(Given entries)

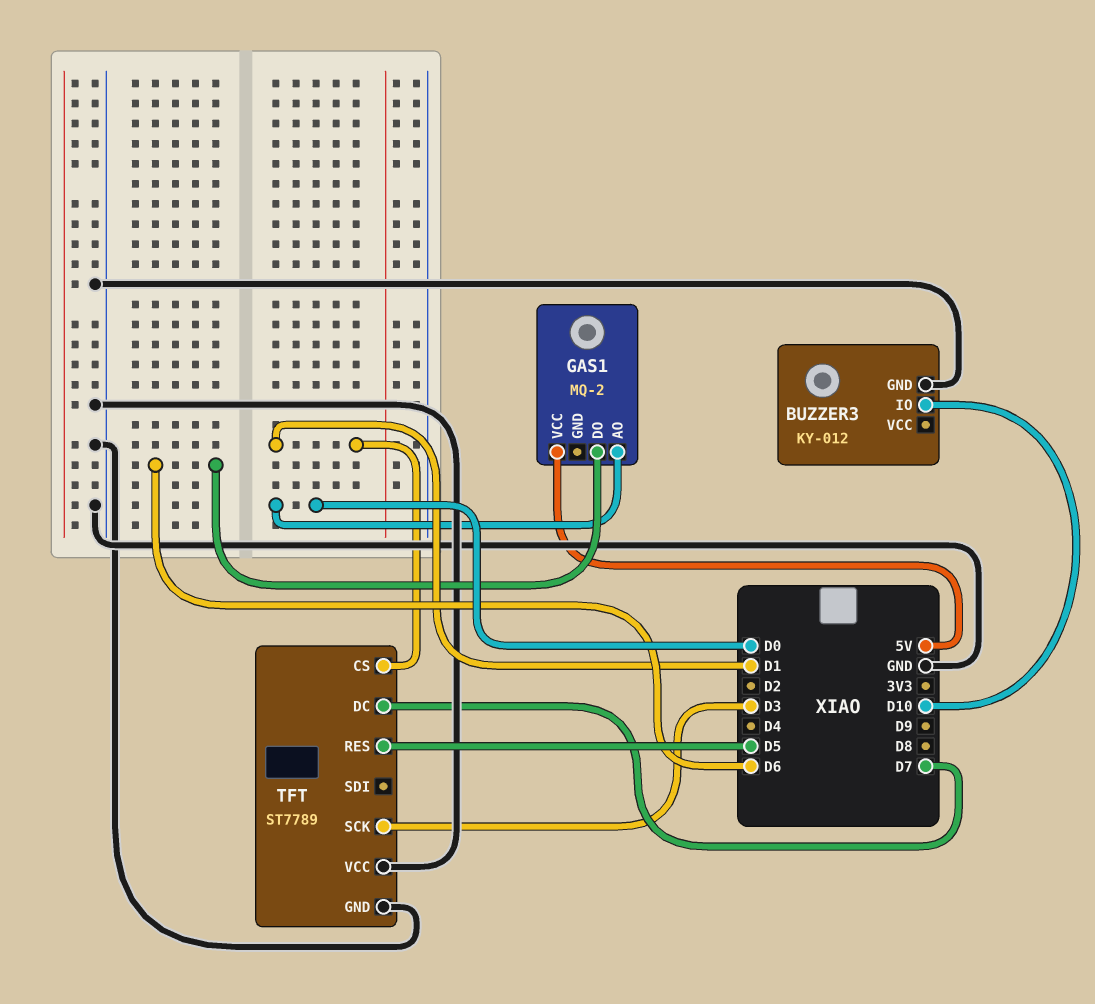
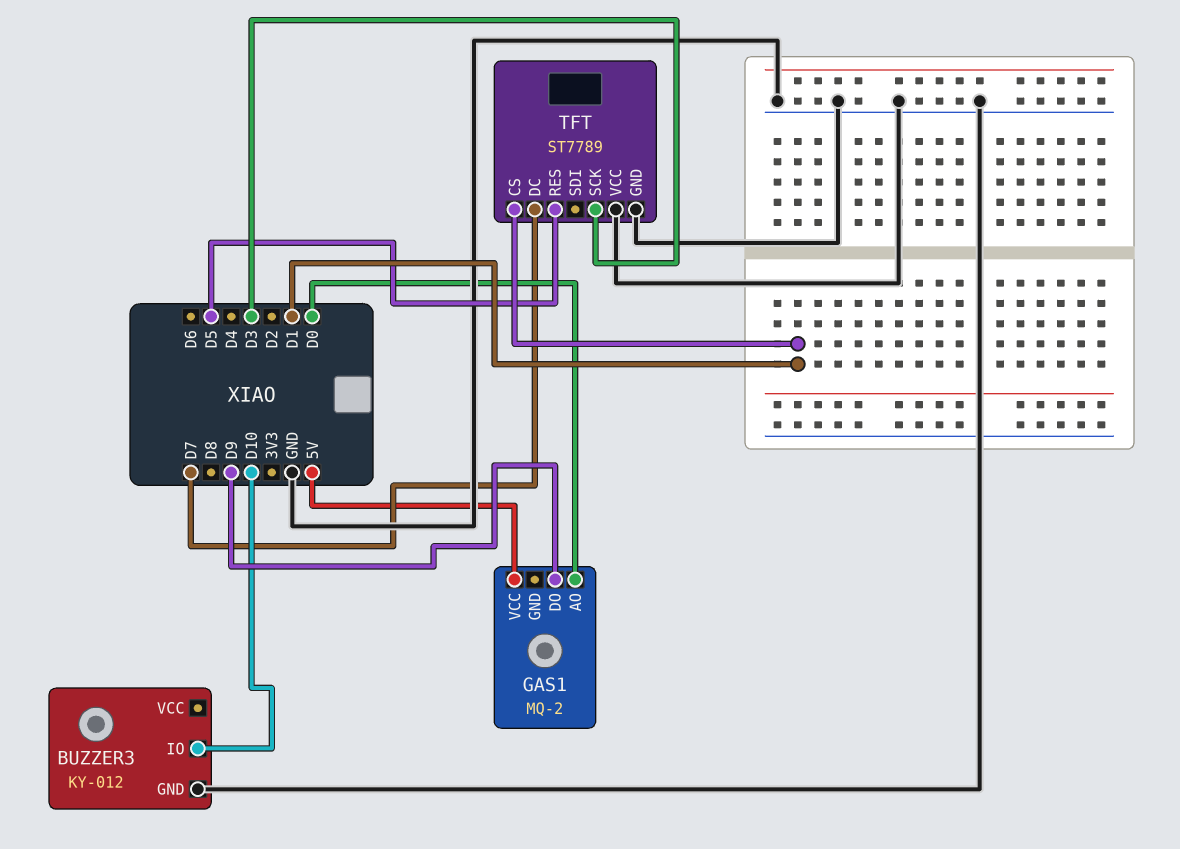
GAS1 pin DO: D6 -> D9

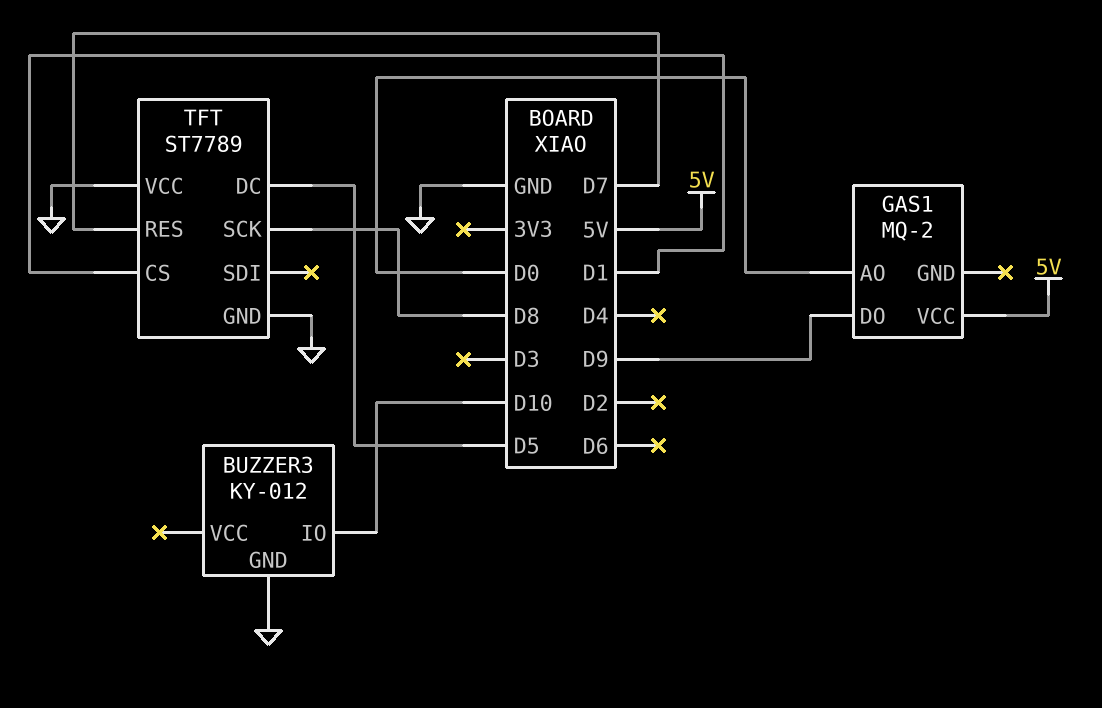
TFT pin DC: D7 -> D5
TFT pin RES: D5 -> D7
TFT pin SCK: D3 -> D8

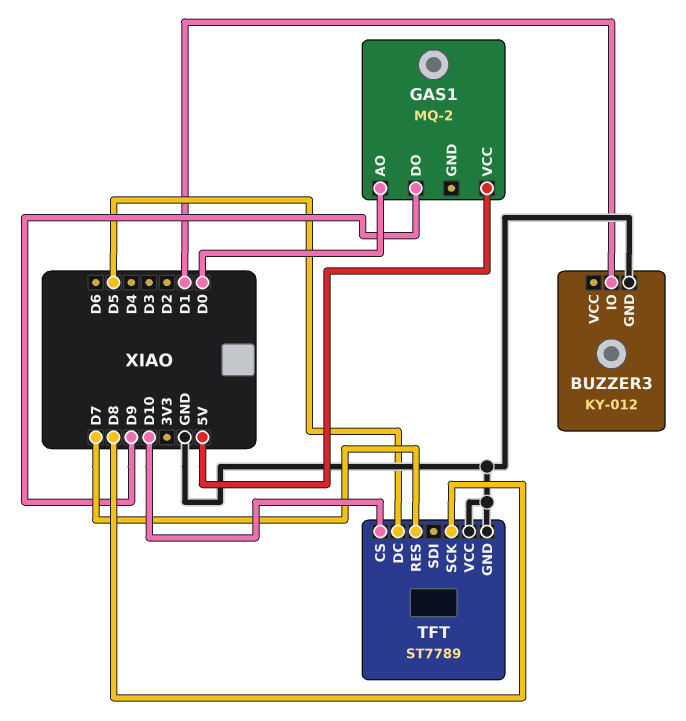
BUZZER3 pin IO: D10 -> D1
TFT pin CS: D1 -> D10

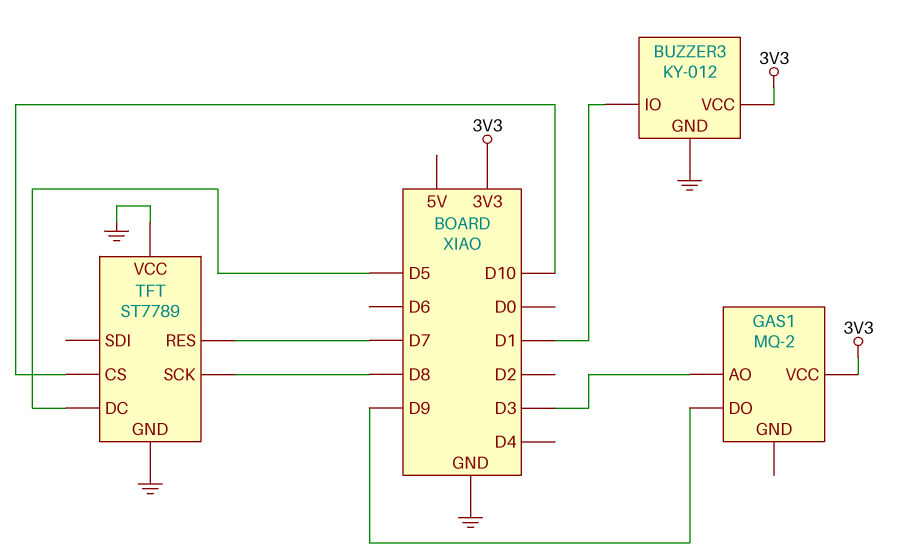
BUZZER3 pin VCC: none -> 3V3
GAS1 pin AO: D0 -> D3
GAS1 pin VCC: 5V -> 3V3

(End Given entries)

Give back each entry exactly as it appears. Leave pictures out.

**Written solution**
GAS1 pin DO: D6 -> D9

TFT pin DC: D7 -> D5
TFT pin RES: D5 -> D7
TFT pin SCK: D3 -> D8

BUZZER3 pin IO: D10 -> D1
TFT pin CS: D1 -> D10

BUZZER3 pin VCC: none -> 3V3
GAS1 pin AO: D0 -> D3
GAS1 pin VCC: 5V -> 3V3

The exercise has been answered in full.